_Change listing data_
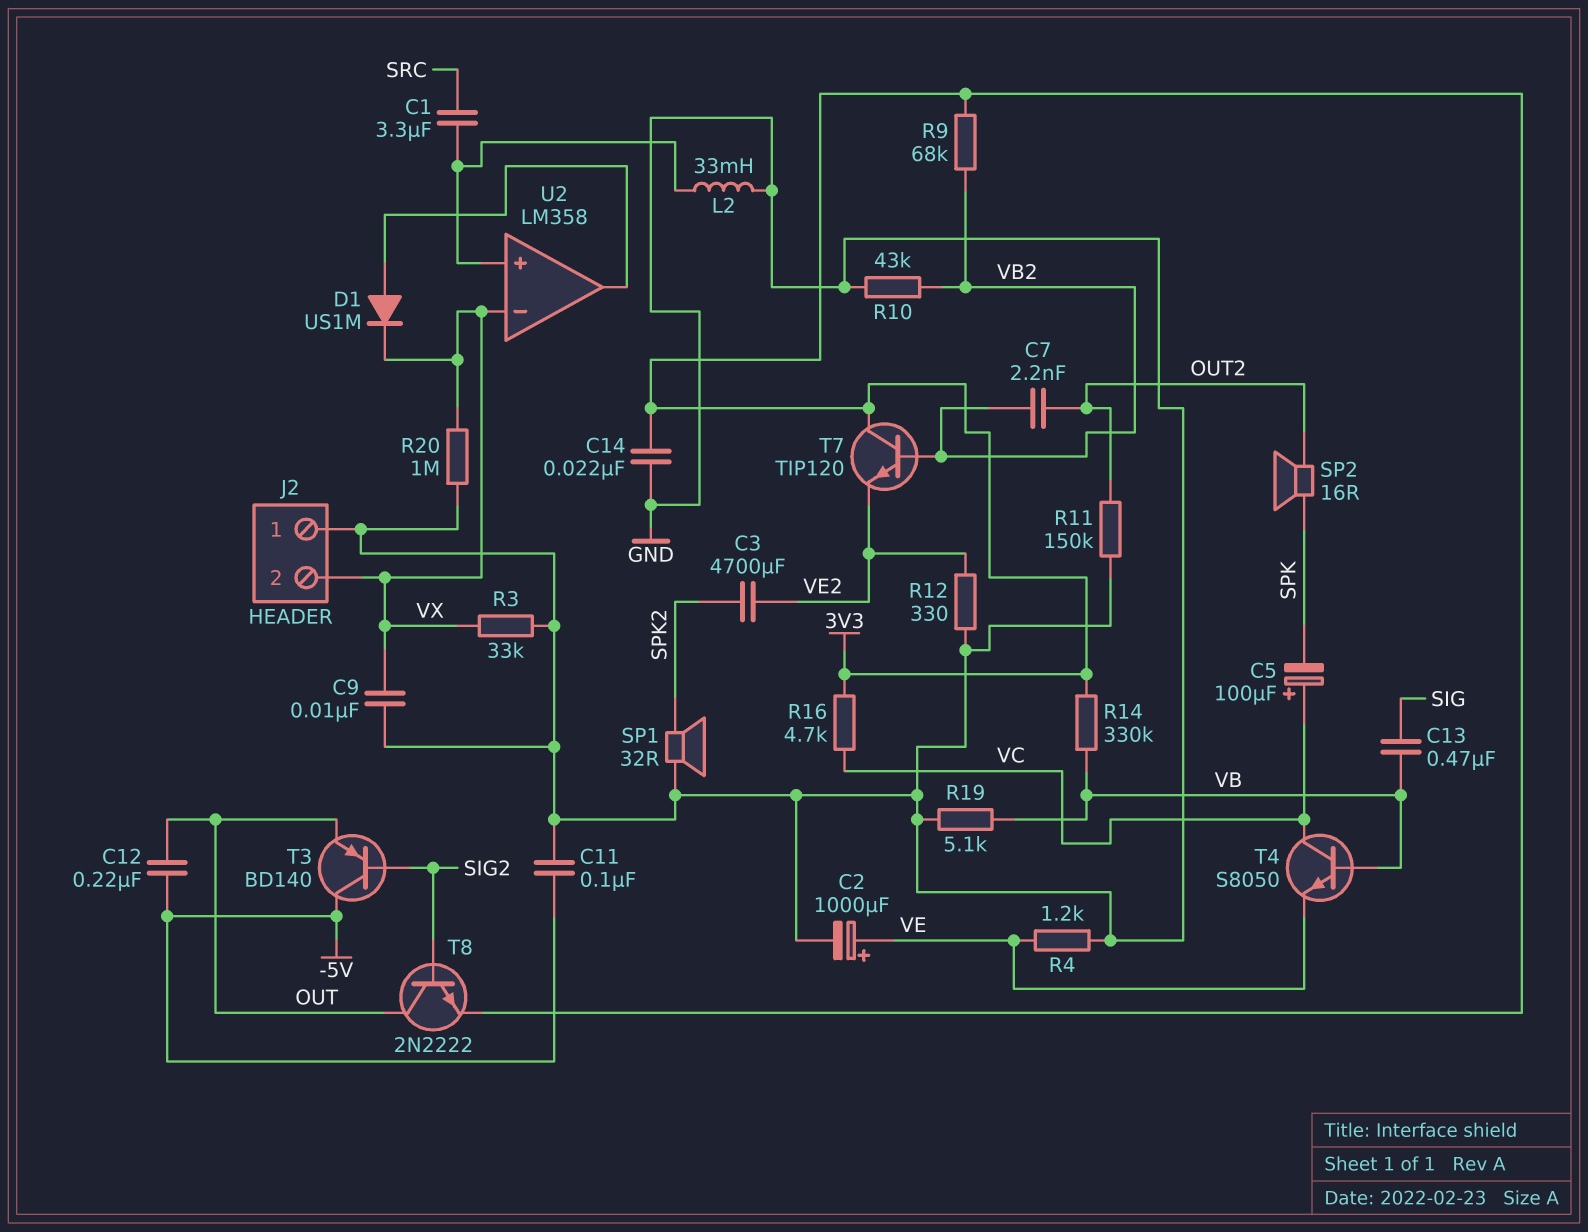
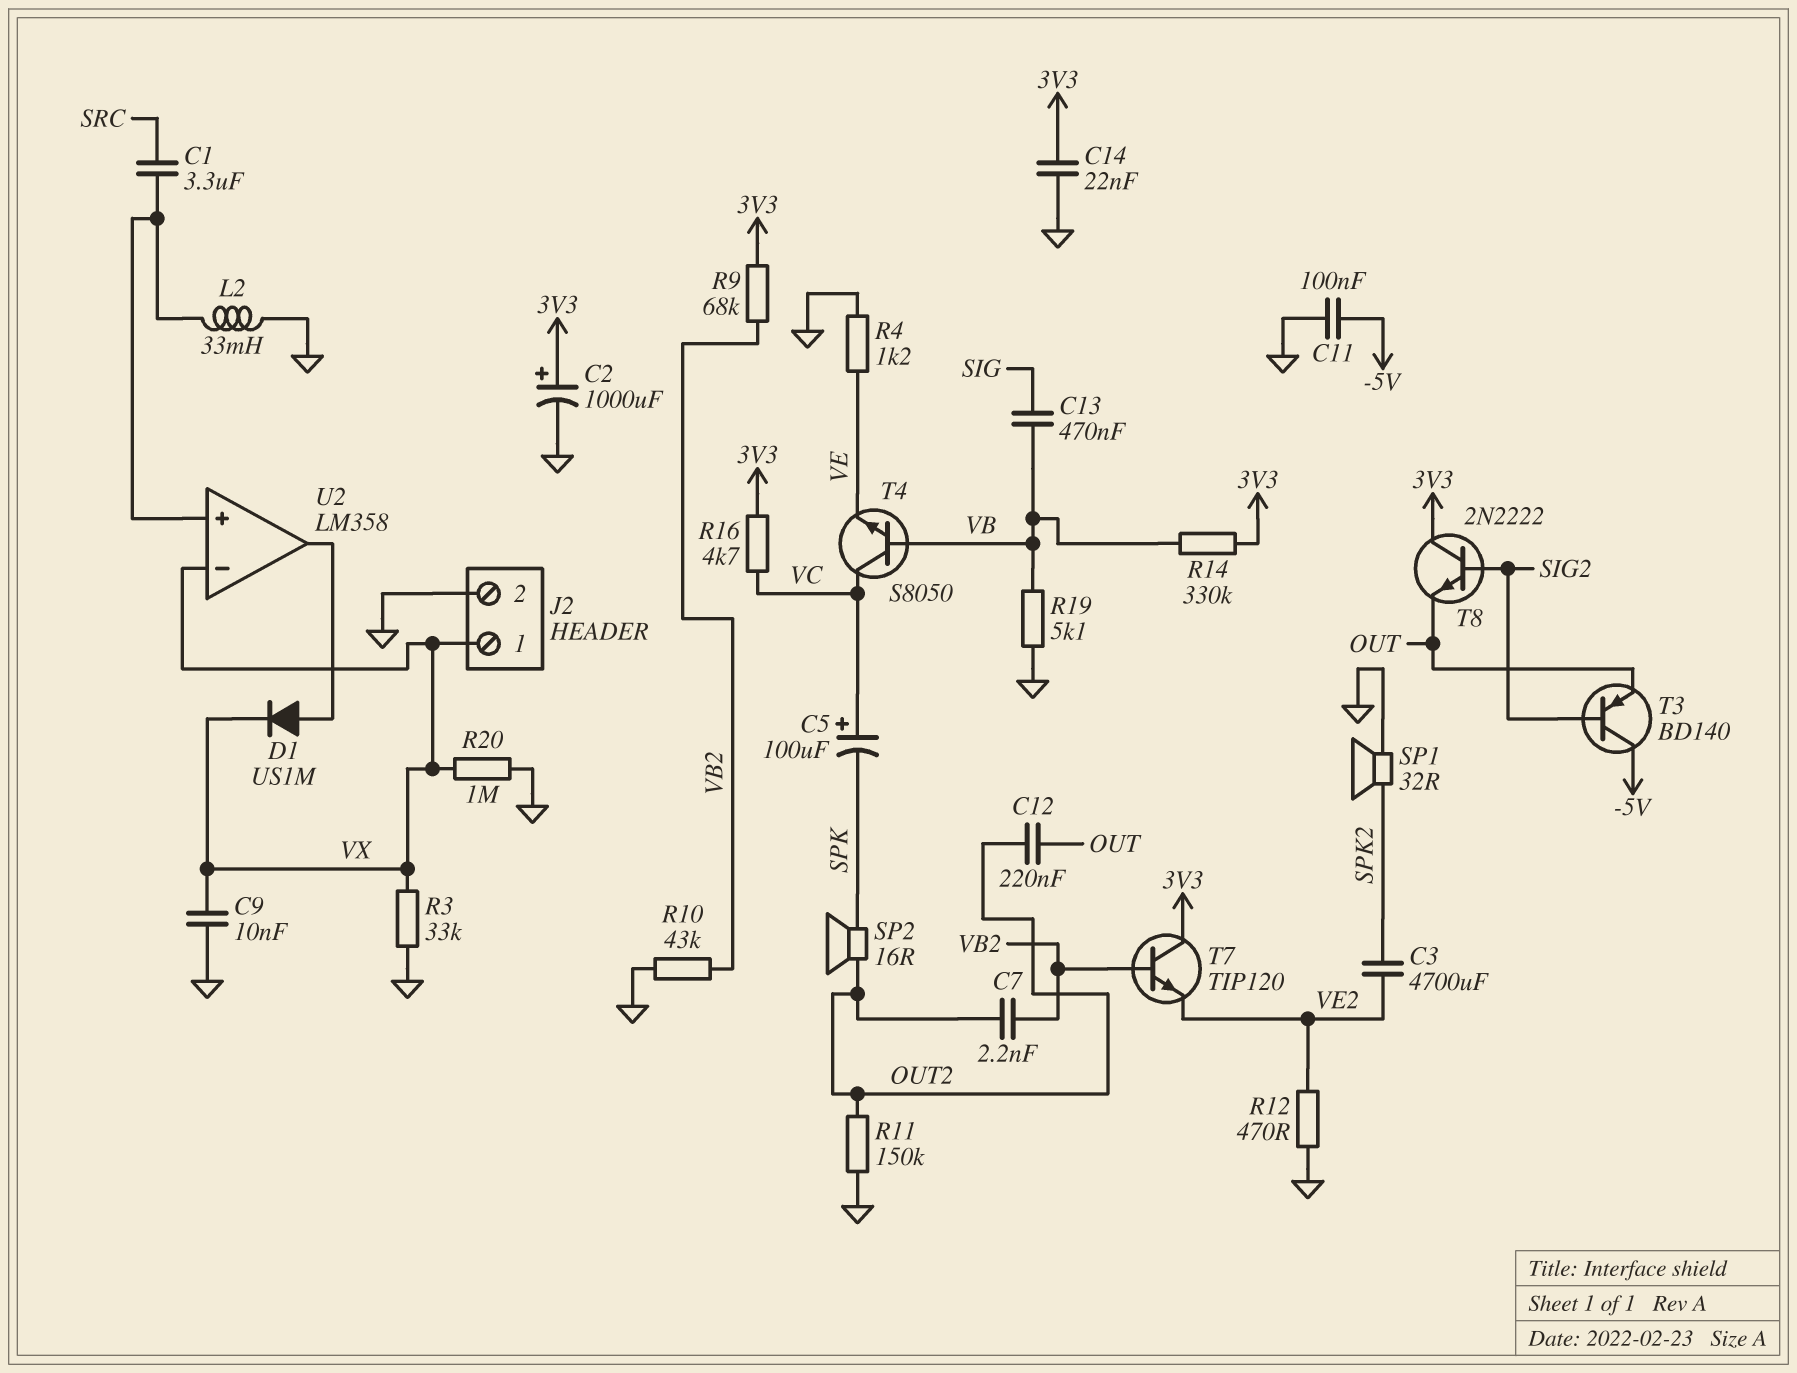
C2: 1000uF (plus VE, minus GND) -> 1000uF (plus 3V3, minus GND)
C12: 220nF (-5V, OUT) -> 220nF (OUT, OUT2)
J2 pin 1: GND -> VX
J2 pin 2: VX -> GND
R12: 330 (GND, VE2) -> 470 (GND, VE2)
T8: NPN 2N2222 (B SIG2, C OUT, E 3V3) -> NPN 2N2222 (B SIG2, C 3V3, E OUT)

_Task description_
Write out only those lines of the entries that lie between the line containing "J2 pin 2: VX -> GND" and the last line, inclusive, reproducing them exactly.

_Answer below_
J2 pin 2: VX -> GND
R12: 330 (GND, VE2) -> 470 (GND, VE2)
T8: NPN 2N2222 (B SIG2, C OUT, E 3V3) -> NPN 2N2222 (B SIG2, C 3V3, E OUT)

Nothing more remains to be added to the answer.